--- Start Input ---

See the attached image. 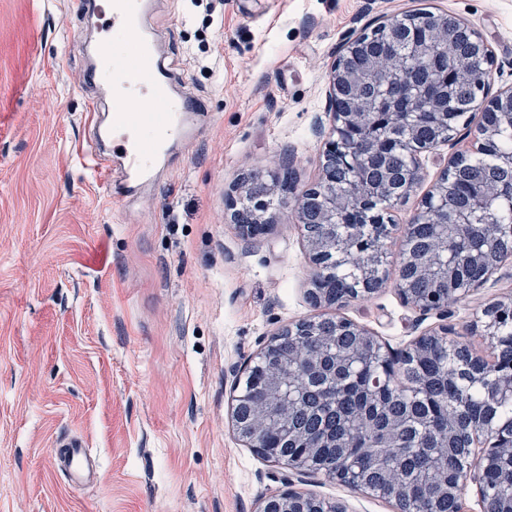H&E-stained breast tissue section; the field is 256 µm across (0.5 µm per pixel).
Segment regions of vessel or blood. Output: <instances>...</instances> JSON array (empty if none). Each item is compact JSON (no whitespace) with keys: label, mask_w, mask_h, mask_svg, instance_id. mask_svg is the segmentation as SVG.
<instances>
[{"label":"vessel or blood","mask_w":512,"mask_h":512,"mask_svg":"<svg viewBox=\"0 0 512 512\" xmlns=\"http://www.w3.org/2000/svg\"><path fill=\"white\" fill-rule=\"evenodd\" d=\"M144 0H100L98 12H111L110 37L95 46L91 79L113 87L110 109L115 114L111 131L116 144L112 153L94 149L93 168L102 179H109L112 160H119L129 189H137L152 177L158 159L170 147L184 141L188 131L187 113L197 111L194 102L173 88V74L156 63L155 46L141 24ZM140 98L151 107L143 113L128 110V101ZM135 139H128V132ZM62 467L71 482L94 480L97 467L90 449L78 439L67 442L61 454Z\"/></svg>","instance_id":"vessel-or-blood-1"}]
</instances>
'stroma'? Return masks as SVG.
<instances>
[{"mask_svg":"<svg viewBox=\"0 0 512 512\" xmlns=\"http://www.w3.org/2000/svg\"><path fill=\"white\" fill-rule=\"evenodd\" d=\"M85 0H0V512H259L286 489L345 512L393 503L324 473L257 455L231 421L238 370L289 323L331 315L308 298L303 230L282 209L243 239L230 219L248 174L291 165L314 184L332 123L328 77L343 46L384 18L448 12L490 42V91L512 86V0H152L145 16L184 96L202 107L191 143L127 204L89 164L92 48L108 35ZM423 154L422 181L390 208L387 269L448 163ZM512 296L493 275L447 319L420 315L394 282L343 313L392 348L447 322L467 333L478 301ZM81 438L98 465L75 487L55 466Z\"/></svg>","mask_w":512,"mask_h":512,"instance_id":"stroma-1","label":"stroma"}]
</instances>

--- End Input ---

Request.
Everything from the line containing "Segment regions of" to the end of the data above should be quoted exactly, please, both ends included, and nothing outside that span.

Complete output.
Segment regions of vessel or blood. Output: <instances>...</instances> JSON array (empty if none). Each item is compact JSON (no whitespace) with keys: label, mask_w, mask_h, mask_svg, instance_id. mask_svg is the segmentation as SVG.
<instances>
[{"label":"vessel or blood","mask_w":512,"mask_h":512,"mask_svg":"<svg viewBox=\"0 0 512 512\" xmlns=\"http://www.w3.org/2000/svg\"><path fill=\"white\" fill-rule=\"evenodd\" d=\"M144 0H100L98 12H111L110 37L95 46L91 79L113 87L110 109L115 114L111 131L116 144L112 153L94 149L93 168L102 179H109L112 160H119L129 189H137L152 177L158 159L170 147L184 141L188 131L187 113L197 111L194 102L173 88V74L156 63L155 46L141 24ZM140 98L151 107L143 113L128 110V101ZM135 139H128V132ZM62 467L71 482L94 480L97 467L90 449L78 439L67 442L61 454Z\"/></svg>","instance_id":"vessel-or-blood-1"}]
</instances>
'stroma'? Return masks as SVG.
<instances>
[{"mask_svg":"<svg viewBox=\"0 0 512 512\" xmlns=\"http://www.w3.org/2000/svg\"><path fill=\"white\" fill-rule=\"evenodd\" d=\"M85 0H0V512H259L286 489L345 512L393 503L324 473L257 455L231 421L238 370L289 323L331 315L308 298L303 230L282 209L243 239L230 219L248 174L291 165L314 184L332 123L328 77L343 46L384 18L448 12L490 42V91L512 86V0H152L145 16L184 96L202 107L191 143L127 204L89 164L92 48L108 35ZM423 154L422 181L390 208L387 269L448 163ZM512 296L493 275L447 319L420 315L394 282L343 313L392 348L447 322L467 333L478 301ZM81 438L98 465L75 487L55 466Z\"/></svg>","mask_w":512,"mask_h":512,"instance_id":"stroma-1","label":"stroma"}]
</instances>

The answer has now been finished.